PROBLEM DESCRIPTION ▸ Each record below must be retyped exactly, with nothing left out.

RECORDS FOR THIS TASK ▸
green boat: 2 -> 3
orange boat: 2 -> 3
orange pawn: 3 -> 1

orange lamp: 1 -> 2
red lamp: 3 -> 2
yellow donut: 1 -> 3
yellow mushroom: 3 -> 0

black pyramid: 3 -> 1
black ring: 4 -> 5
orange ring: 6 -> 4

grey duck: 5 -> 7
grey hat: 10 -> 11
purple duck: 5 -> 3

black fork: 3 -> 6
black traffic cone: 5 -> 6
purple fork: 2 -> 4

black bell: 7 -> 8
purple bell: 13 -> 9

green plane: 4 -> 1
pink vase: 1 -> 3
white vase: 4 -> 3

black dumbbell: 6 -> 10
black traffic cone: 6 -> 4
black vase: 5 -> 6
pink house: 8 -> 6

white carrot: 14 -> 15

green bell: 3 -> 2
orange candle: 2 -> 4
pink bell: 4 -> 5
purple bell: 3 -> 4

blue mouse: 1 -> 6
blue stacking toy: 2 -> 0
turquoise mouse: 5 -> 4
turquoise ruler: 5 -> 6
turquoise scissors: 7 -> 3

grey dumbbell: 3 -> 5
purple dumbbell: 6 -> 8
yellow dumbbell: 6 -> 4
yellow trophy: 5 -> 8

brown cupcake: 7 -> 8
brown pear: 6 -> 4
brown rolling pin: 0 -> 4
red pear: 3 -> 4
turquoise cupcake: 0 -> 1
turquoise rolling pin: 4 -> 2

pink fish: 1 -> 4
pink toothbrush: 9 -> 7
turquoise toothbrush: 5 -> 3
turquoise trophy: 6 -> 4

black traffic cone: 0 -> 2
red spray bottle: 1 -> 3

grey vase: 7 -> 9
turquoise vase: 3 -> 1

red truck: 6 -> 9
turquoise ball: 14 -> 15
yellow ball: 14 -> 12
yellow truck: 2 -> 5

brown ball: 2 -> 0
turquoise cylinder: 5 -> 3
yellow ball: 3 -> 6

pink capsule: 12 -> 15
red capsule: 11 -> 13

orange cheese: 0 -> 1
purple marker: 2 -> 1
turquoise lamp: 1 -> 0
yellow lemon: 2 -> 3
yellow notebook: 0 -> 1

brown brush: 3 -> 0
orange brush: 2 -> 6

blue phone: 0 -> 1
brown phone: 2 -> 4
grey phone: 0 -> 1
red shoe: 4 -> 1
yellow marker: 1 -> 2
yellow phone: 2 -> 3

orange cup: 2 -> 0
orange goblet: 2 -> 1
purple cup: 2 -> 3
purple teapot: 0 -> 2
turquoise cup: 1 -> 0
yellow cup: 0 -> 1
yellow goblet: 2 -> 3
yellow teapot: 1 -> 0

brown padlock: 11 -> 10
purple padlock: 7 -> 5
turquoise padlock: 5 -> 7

EXERCISE RESPONSE ▸
green boat: 2 -> 3
orange boat: 2 -> 3
orange pawn: 3 -> 1

orange lamp: 1 -> 2
red lamp: 3 -> 2
yellow donut: 1 -> 3
yellow mushroom: 3 -> 0

black pyramid: 3 -> 1
black ring: 4 -> 5
orange ring: 6 -> 4

grey duck: 5 -> 7
grey hat: 10 -> 11
purple duck: 5 -> 3

black fork: 3 -> 6
black traffic cone: 5 -> 6
purple fork: 2 -> 4

black bell: 7 -> 8
purple bell: 13 -> 9

green plane: 4 -> 1
pink vase: 1 -> 3
white vase: 4 -> 3

black dumbbell: 6 -> 10
black traffic cone: 6 -> 4
black vase: 5 -> 6
pink house: 8 -> 6

white carrot: 14 -> 15

green bell: 3 -> 2
orange candle: 2 -> 4
pink bell: 4 -> 5
purple bell: 3 -> 4

blue mouse: 1 -> 6
blue stacking toy: 2 -> 0
turquoise mouse: 5 -> 4
turquoise ruler: 5 -> 6
turquoise scissors: 7 -> 3

grey dumbbell: 3 -> 5
purple dumbbell: 6 -> 8
yellow dumbbell: 6 -> 4
yellow trophy: 5 -> 8

brown cupcake: 7 -> 8
brown pear: 6 -> 4
brown rolling pin: 0 -> 4
red pear: 3 -> 4
turquoise cupcake: 0 -> 1
turquoise rolling pin: 4 -> 2

pink fish: 1 -> 4
pink toothbrush: 9 -> 7
turquoise toothbrush: 5 -> 3
turquoise trophy: 6 -> 4

black traffic cone: 0 -> 2
red spray bottle: 1 -> 3

grey vase: 7 -> 9
turquoise vase: 3 -> 1

red truck: 6 -> 9
turquoise ball: 14 -> 15
yellow ball: 14 -> 12
yellow truck: 2 -> 5

brown ball: 2 -> 0
turquoise cylinder: 5 -> 3
yellow ball: 3 -> 6

pink capsule: 12 -> 15
red capsule: 11 -> 13

orange cheese: 0 -> 1
purple marker: 2 -> 1
turquoise lamp: 1 -> 0
yellow lemon: 2 -> 3
yellow notebook: 0 -> 1

brown brush: 3 -> 0
orange brush: 2 -> 6

blue phone: 0 -> 1
brown phone: 2 -> 4
grey phone: 0 -> 1
red shoe: 4 -> 1
yellow marker: 1 -> 2
yellow phone: 2 -> 3

orange cup: 2 -> 0
orange goblet: 2 -> 1
purple cup: 2 -> 3
purple teapot: 0 -> 2
turquoise cup: 1 -> 0
yellow cup: 0 -> 1
yellow goblet: 2 -> 3
yellow teapot: 1 -> 0

brown padlock: 11 -> 10
purple padlock: 7 -> 5
turquoise padlock: 5 -> 7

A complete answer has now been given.